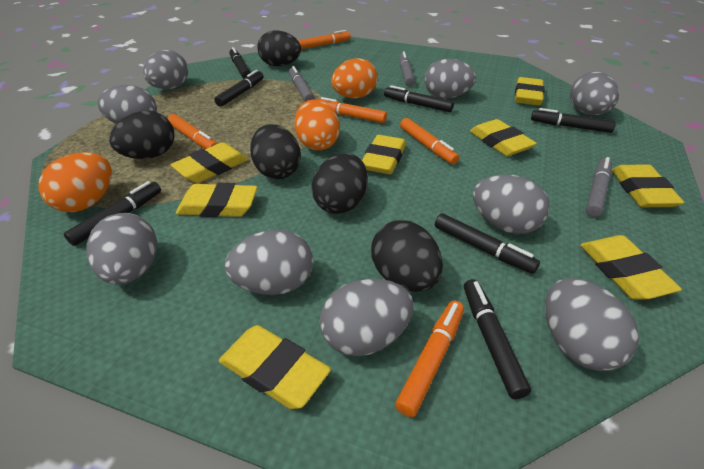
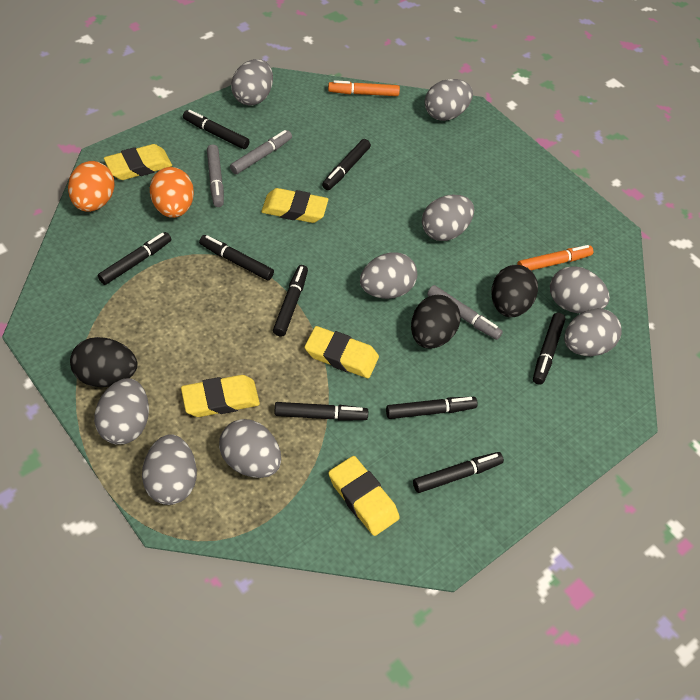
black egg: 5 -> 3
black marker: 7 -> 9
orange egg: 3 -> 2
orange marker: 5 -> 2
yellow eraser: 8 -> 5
○ ○ ○ ○ ○
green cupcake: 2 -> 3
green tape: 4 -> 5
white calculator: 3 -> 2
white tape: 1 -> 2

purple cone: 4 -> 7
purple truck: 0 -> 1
○ ○ ○ ○ ○
### Goal of the exercise
Of the entries above, repeat exactly the lines from the line with "green cupcake: 2 -> 3" through the line with "purple truck: 0 -> 1", both of them included.

### Worked solution
green cupcake: 2 -> 3
green tape: 4 -> 5
white calculator: 3 -> 2
white tape: 1 -> 2

purple cone: 4 -> 7
purple truck: 0 -> 1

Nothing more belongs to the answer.